WHAT TO PRODUCE: The answer must consist solely of the lines from the one containing "camera: 100 degrees left, 0 degrees up" to the end of the entries below, repeated exactly.

DATASET:
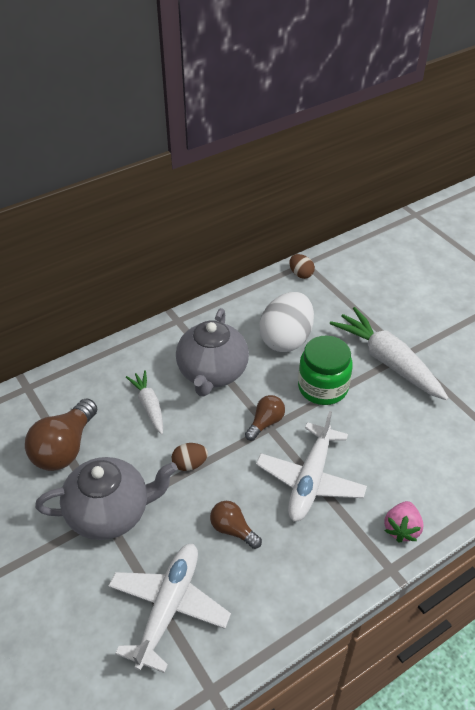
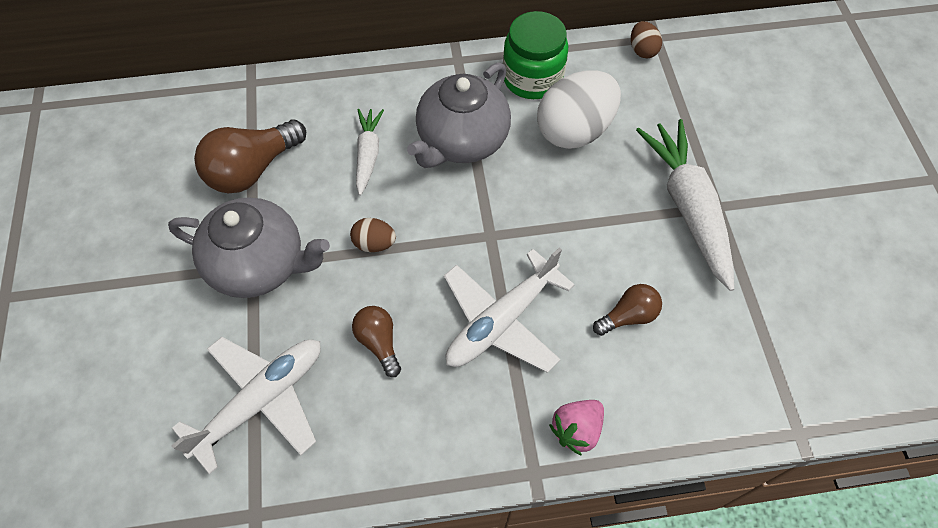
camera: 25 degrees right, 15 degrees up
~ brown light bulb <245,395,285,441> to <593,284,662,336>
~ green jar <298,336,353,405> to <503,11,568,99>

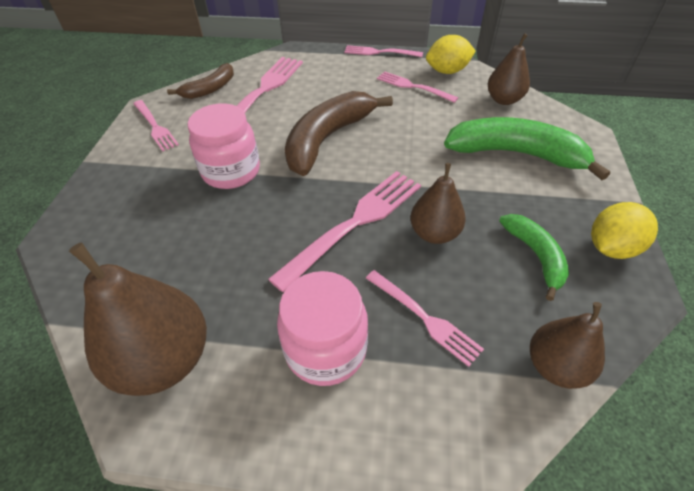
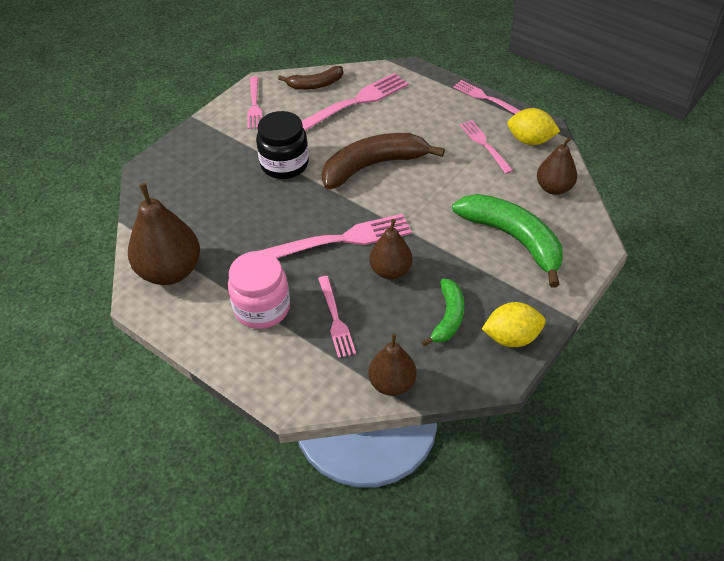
camera: 30 degrees right, 0 degrees up
~ pink jar <188,103,260,189> to black jar <256,111,309,179>

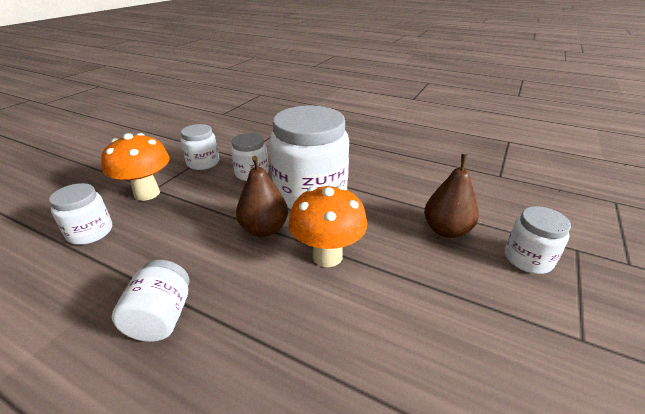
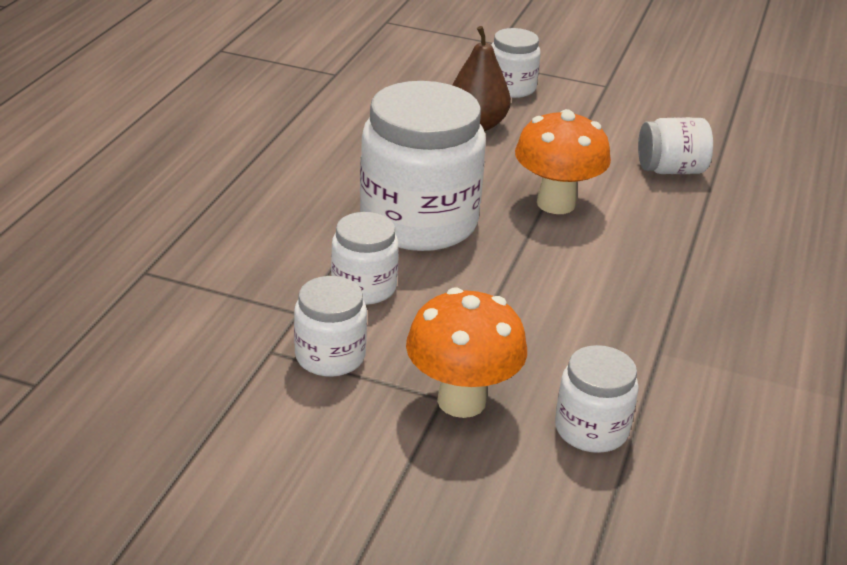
camera: 100 degrees left, 0 degrees up
~ white jar <111,260,189,342> to <638,117,713,174>
- brown pear <236,156,288,237>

ANSWER TO THE PROBLEM:
camera: 100 degrees left, 0 degrees up
~ white jar <111,260,189,342> to <638,117,713,174>
- brown pear <236,156,288,237>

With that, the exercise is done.